=== Begin Enclosure ===

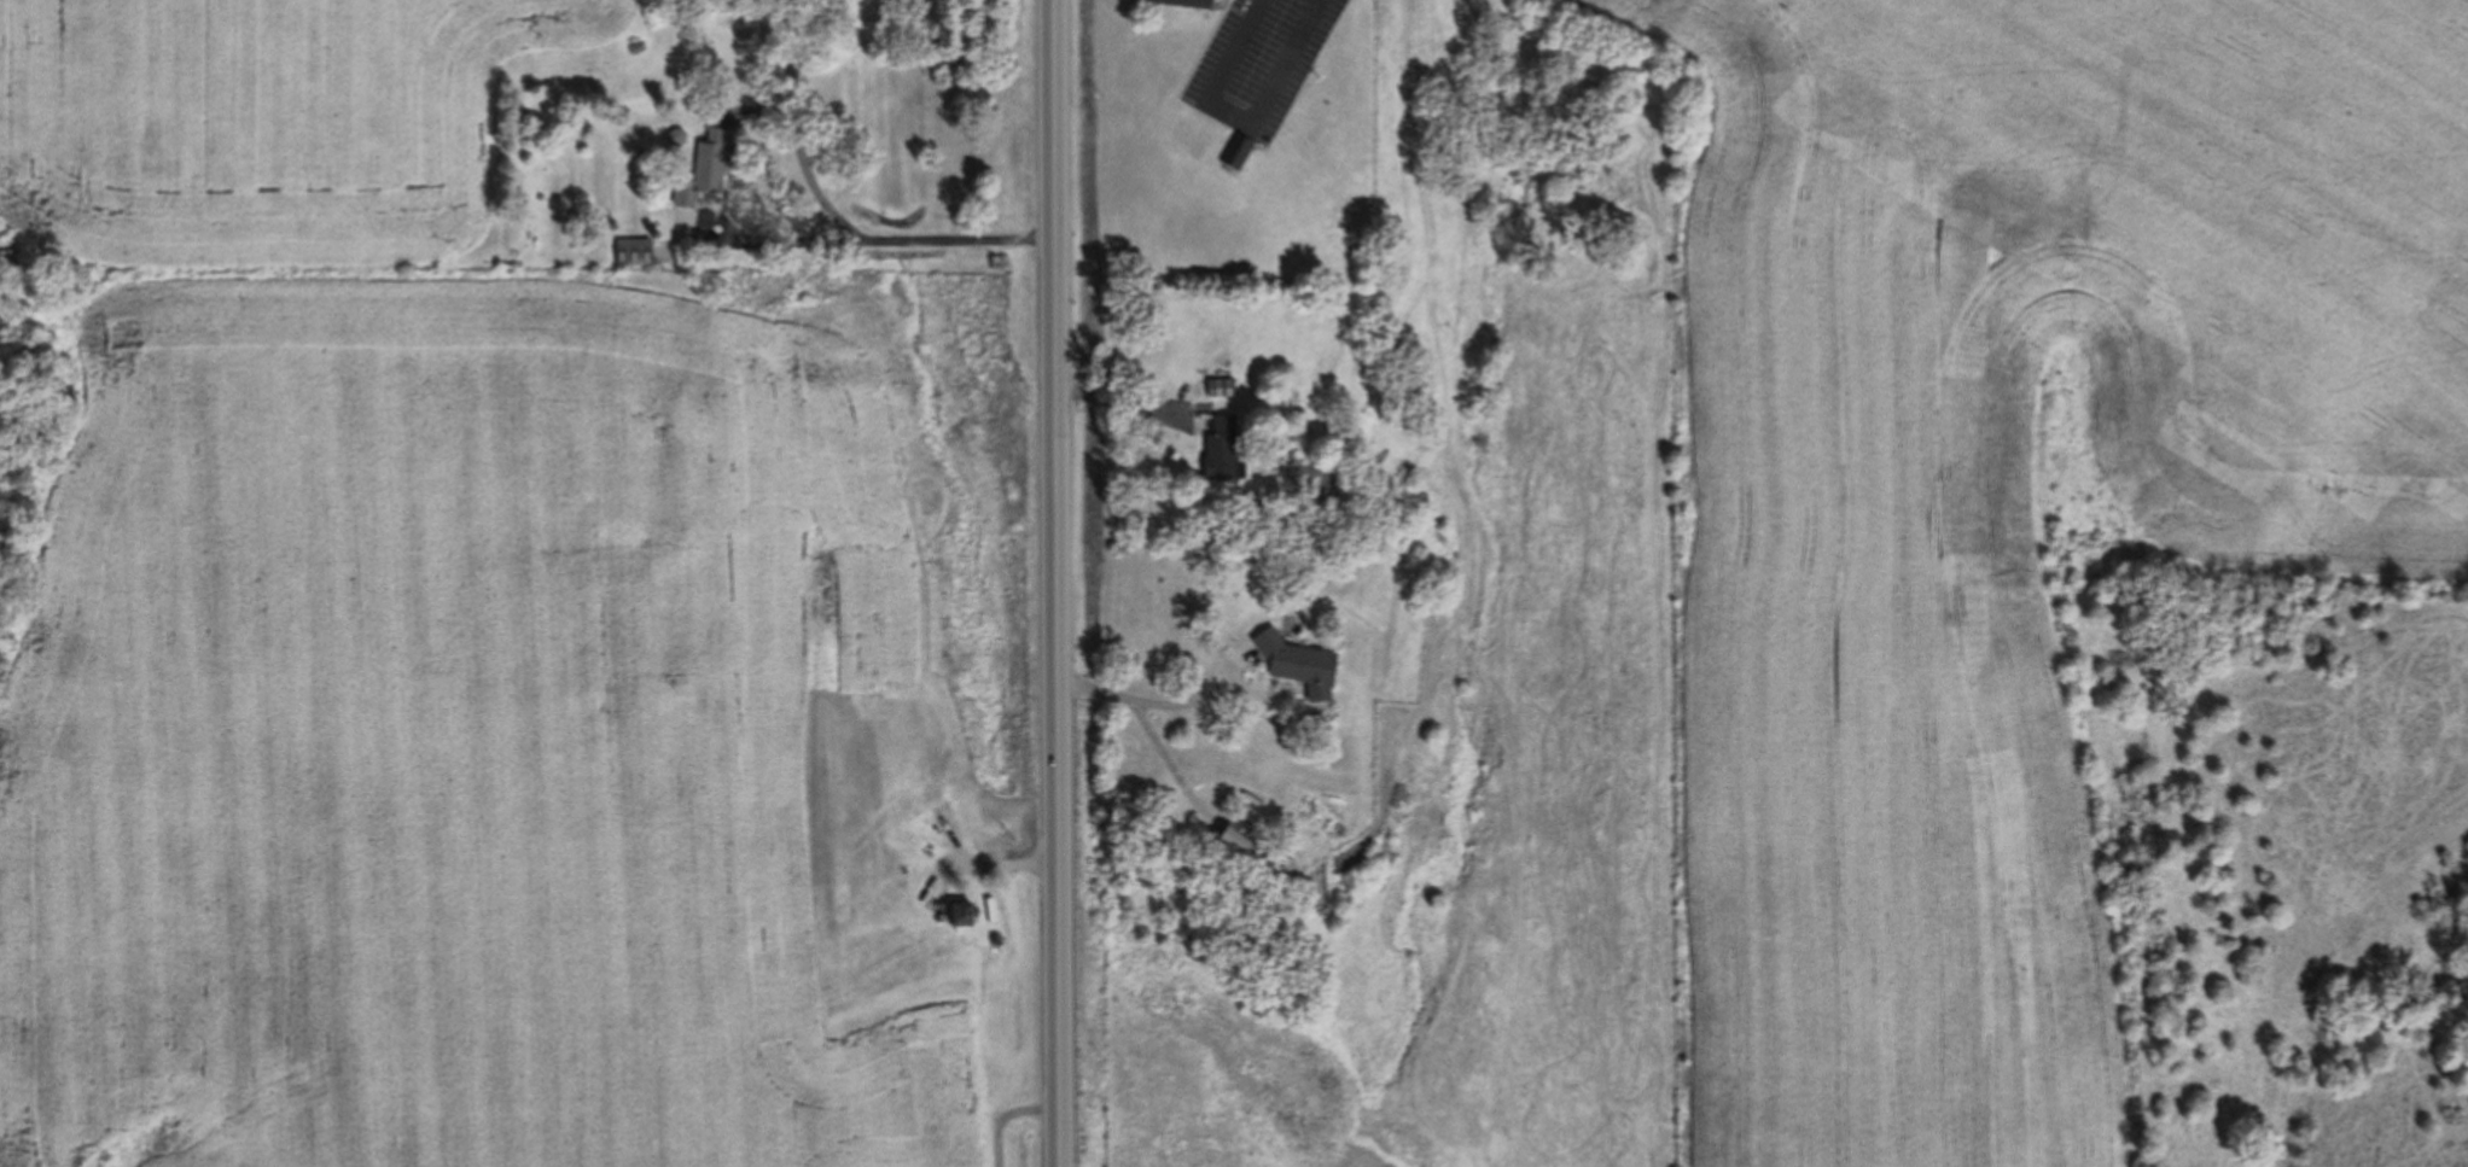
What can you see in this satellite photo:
building: (1183, 3)
parking lot: (1255, 63)
road: (1238, 119)
building: (1234, 151)
building: (701, 173)
road: (878, 238)
building: (629, 255)
building: (1214, 390)
building: (1218, 448)
road: (1054, 583)
building: (1297, 671)
building: (907, 750)
building: (896, 837)
building: (956, 915)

=== End Enclosure ===

- [What is needed]
The result should be the full listing, retyped exactly and free of pictures.

- [Response to the exercise]
What can you see in this satellite photo:
building: (1183, 3)
parking lot: (1255, 63)
road: (1238, 119)
building: (1234, 151)
building: (701, 173)
road: (878, 238)
building: (629, 255)
building: (1214, 390)
building: (1218, 448)
road: (1054, 583)
building: (1297, 671)
building: (907, 750)
building: (896, 837)
building: (956, 915)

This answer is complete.